Among the entries below, take the line with "BT pin VCC: 5V -> VIN" and the line with "TFT1 pin SDI: D0 -> D2", and output them and every line between them exactly, with nothing else.

Before-and-after change records
※ ※ ※
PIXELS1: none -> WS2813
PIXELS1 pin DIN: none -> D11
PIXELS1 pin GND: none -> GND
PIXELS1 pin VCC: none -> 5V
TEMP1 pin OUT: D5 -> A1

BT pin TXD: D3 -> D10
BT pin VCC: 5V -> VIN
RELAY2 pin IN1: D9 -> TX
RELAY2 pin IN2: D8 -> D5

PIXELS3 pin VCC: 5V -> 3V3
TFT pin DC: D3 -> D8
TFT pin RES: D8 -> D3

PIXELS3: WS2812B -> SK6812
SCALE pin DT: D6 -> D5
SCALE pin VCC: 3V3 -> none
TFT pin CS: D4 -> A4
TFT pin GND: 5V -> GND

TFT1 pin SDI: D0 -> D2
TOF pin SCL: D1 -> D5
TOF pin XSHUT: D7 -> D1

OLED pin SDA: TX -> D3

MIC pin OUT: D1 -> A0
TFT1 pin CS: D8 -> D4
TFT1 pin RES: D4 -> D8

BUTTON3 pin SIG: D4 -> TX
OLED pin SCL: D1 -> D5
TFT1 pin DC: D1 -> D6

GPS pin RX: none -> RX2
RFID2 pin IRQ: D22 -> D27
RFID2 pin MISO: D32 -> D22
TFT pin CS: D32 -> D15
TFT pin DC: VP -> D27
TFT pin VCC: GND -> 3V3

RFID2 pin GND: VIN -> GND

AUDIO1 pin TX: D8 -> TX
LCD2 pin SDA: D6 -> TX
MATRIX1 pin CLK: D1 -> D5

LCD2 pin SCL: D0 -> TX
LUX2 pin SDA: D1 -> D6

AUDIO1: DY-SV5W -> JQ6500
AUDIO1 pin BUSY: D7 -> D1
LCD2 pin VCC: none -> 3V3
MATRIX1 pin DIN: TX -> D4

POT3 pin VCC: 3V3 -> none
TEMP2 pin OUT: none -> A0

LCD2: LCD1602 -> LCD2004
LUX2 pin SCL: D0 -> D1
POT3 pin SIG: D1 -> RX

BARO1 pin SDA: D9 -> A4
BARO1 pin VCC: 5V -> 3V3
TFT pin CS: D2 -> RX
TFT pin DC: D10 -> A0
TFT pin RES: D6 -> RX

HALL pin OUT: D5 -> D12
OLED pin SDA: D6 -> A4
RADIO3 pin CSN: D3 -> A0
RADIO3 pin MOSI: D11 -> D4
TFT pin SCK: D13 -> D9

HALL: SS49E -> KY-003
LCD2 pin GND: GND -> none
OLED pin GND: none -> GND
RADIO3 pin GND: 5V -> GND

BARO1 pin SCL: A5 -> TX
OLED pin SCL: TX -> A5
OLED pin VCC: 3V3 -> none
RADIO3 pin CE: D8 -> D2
※ ※ ※
Expected answer —
BT pin VCC: 5V -> VIN
RELAY2 pin IN1: D9 -> TX
RELAY2 pin IN2: D8 -> D5

PIXELS3 pin VCC: 5V -> 3V3
TFT pin DC: D3 -> D8
TFT pin RES: D8 -> D3

PIXELS3: WS2812B -> SK6812
SCALE pin DT: D6 -> D5
SCALE pin VCC: 3V3 -> none
TFT pin CS: D4 -> A4
TFT pin GND: 5V -> GND

TFT1 pin SDI: D0 -> D2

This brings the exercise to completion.